EXERCISE DESCRIPTION:
Would you please return the lines of the entries below starting at the line that has "grey phone [364,289,402,319]" and ending at the line that has "green star [686,397,725,429] -> none", both included, exactly as they are?

THE RECORDS below:

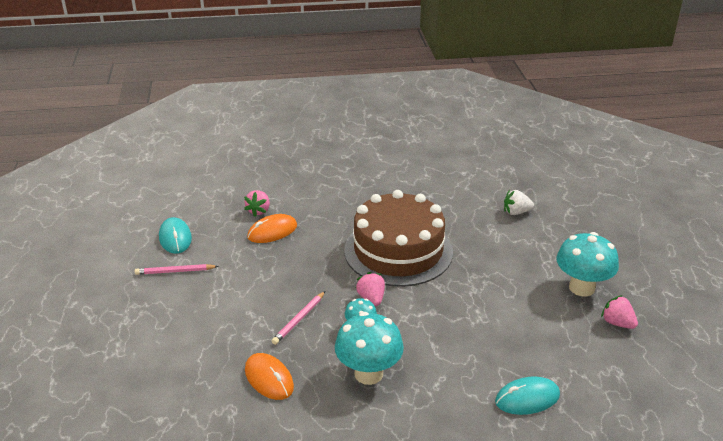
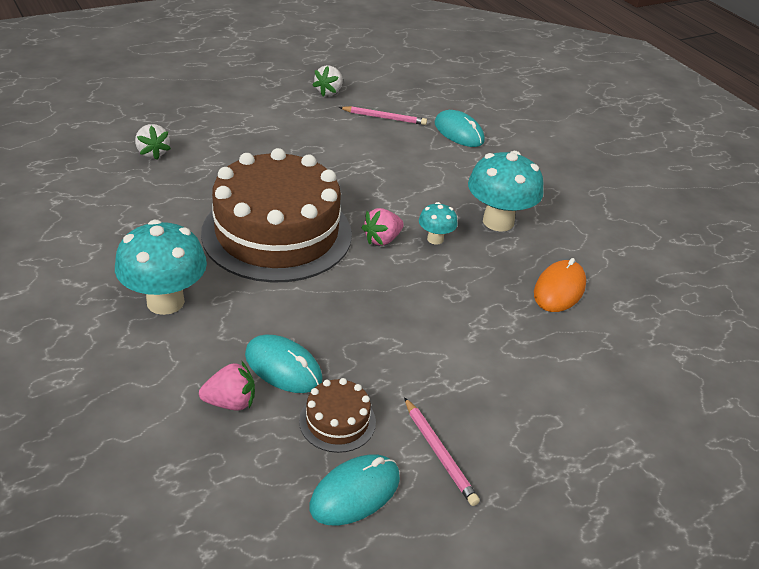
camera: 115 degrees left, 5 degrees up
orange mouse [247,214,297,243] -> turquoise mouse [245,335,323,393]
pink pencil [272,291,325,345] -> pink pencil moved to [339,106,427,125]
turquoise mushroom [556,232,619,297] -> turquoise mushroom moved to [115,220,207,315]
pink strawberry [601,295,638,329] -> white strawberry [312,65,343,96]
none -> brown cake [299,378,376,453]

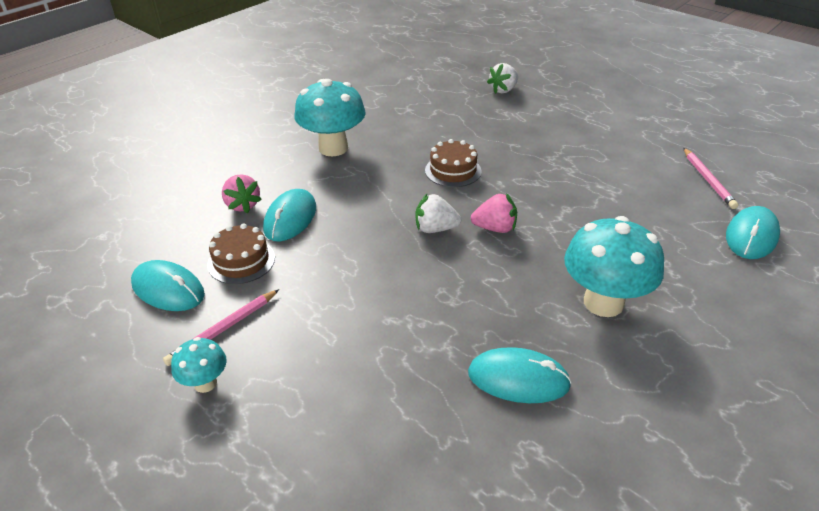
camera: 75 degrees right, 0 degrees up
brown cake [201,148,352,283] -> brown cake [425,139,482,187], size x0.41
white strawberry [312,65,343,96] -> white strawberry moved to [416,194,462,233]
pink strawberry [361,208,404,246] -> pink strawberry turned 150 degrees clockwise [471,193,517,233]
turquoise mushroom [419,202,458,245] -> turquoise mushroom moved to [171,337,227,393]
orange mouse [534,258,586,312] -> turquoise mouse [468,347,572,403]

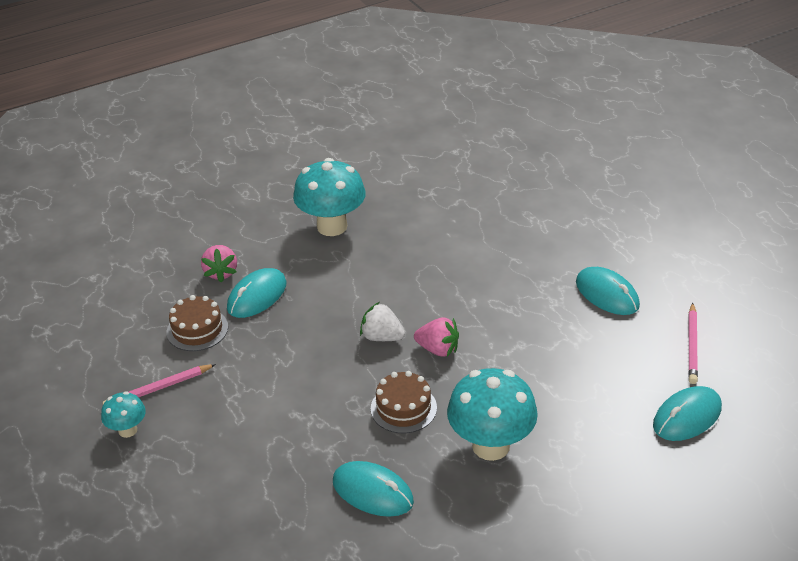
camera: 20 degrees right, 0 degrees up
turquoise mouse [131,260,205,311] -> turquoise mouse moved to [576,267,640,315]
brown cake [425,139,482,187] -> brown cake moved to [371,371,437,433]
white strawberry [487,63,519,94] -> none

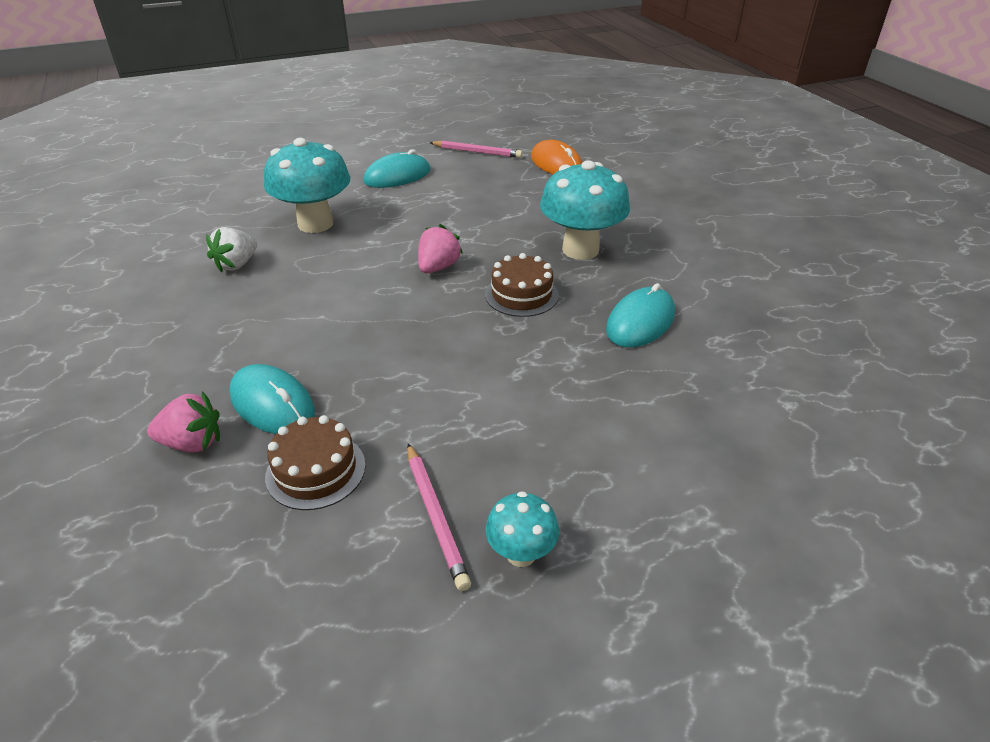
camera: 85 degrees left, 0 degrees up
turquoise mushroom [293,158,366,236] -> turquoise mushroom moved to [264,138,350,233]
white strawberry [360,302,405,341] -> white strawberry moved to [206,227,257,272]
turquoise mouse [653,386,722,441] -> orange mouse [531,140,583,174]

End of THE RECORDS.
THE RECORDS below:

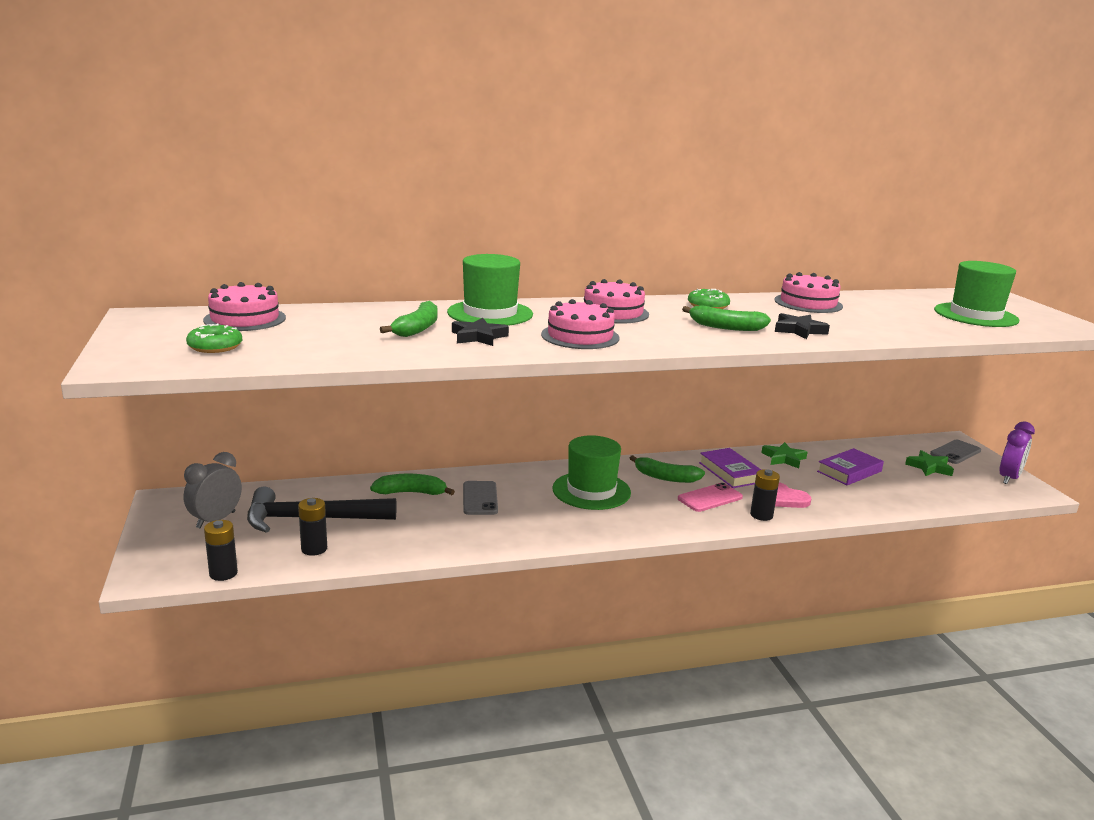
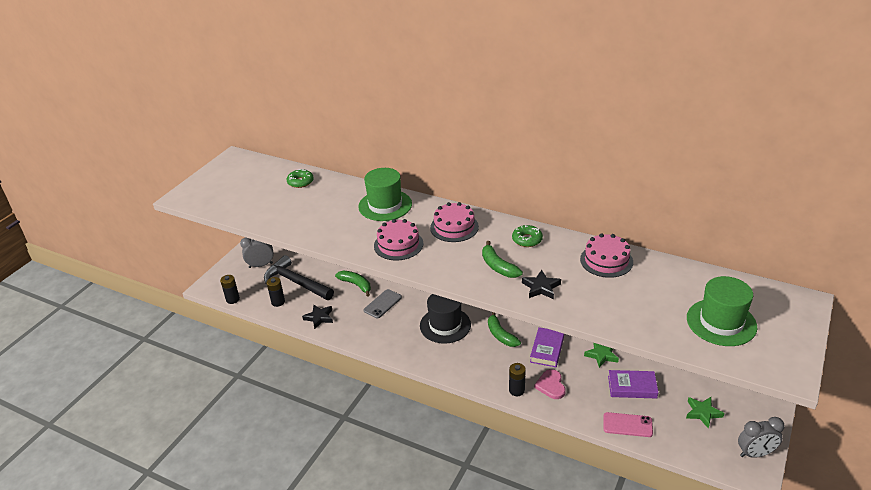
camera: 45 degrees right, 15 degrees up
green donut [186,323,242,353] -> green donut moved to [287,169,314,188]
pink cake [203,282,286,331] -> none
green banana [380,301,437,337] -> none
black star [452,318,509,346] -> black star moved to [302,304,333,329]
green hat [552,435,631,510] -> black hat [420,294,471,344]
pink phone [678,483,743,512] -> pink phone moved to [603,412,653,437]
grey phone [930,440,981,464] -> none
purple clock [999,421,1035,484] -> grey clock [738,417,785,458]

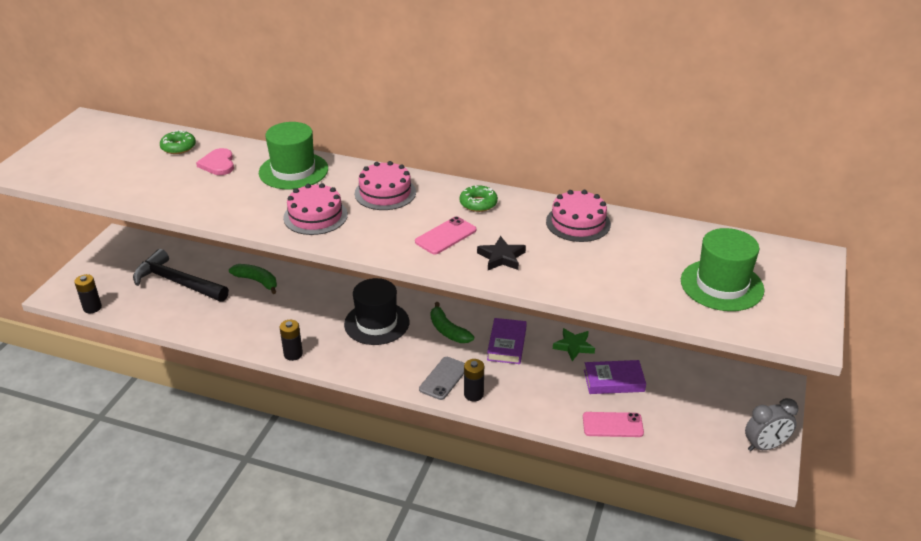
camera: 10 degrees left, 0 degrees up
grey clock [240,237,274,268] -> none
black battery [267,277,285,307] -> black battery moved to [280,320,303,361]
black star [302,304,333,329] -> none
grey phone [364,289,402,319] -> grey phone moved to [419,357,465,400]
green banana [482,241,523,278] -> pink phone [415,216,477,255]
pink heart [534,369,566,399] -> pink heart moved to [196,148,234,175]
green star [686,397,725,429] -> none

End of THE RECORDS.
THE RECORDS below:

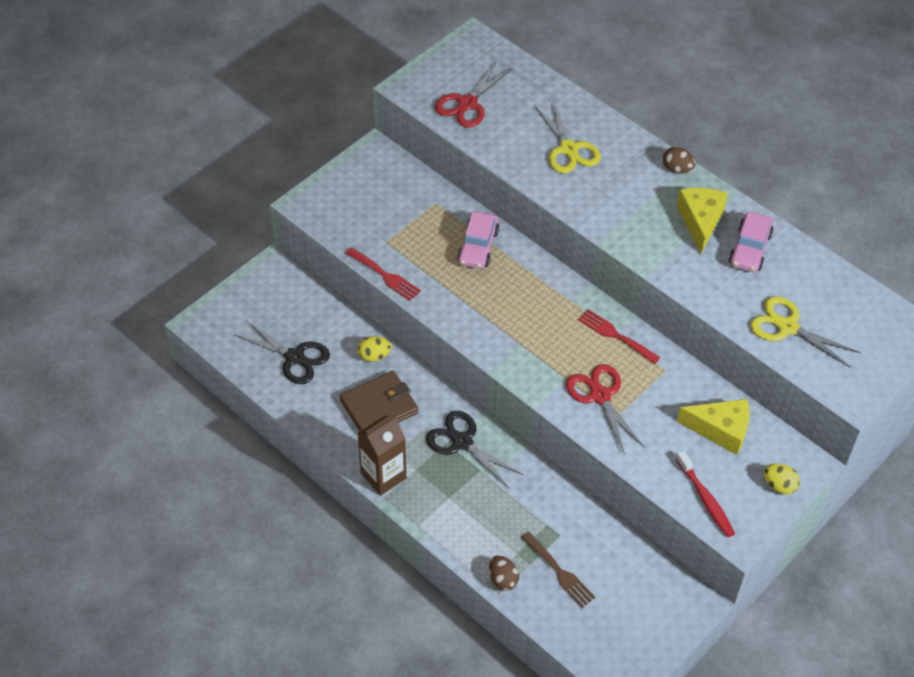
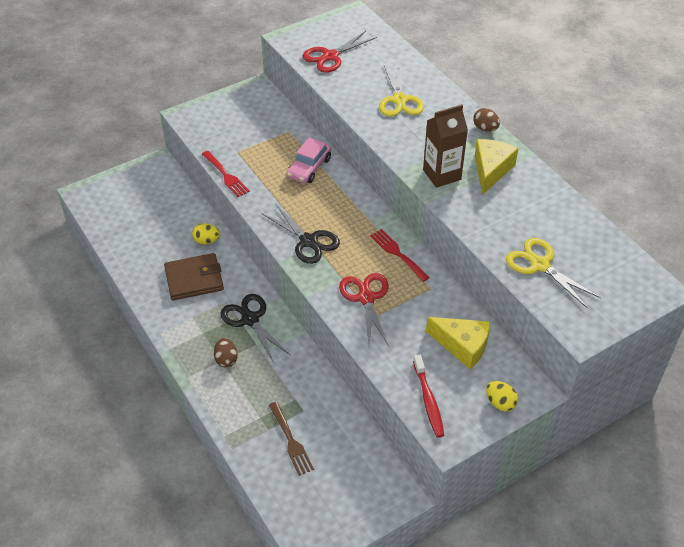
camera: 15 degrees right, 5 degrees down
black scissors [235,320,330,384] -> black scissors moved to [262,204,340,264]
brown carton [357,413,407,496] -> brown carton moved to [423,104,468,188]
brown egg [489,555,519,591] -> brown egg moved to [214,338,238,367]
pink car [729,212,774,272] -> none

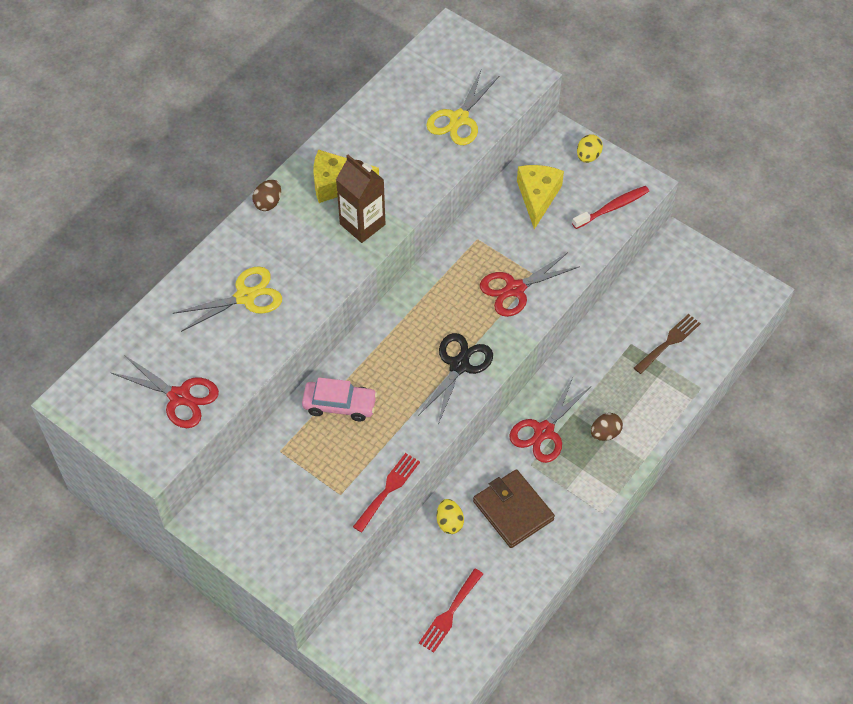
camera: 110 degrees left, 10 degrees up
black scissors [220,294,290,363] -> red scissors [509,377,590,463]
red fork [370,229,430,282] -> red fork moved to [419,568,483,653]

End of THE RECORDS.

EXERCISE RESULT:
grey phone [364,289,402,319] -> grey phone moved to [419,357,465,400]
green banana [482,241,523,278] -> pink phone [415,216,477,255]
pink heart [534,369,566,399] -> pink heart moved to [196,148,234,175]
green star [686,397,725,429] -> none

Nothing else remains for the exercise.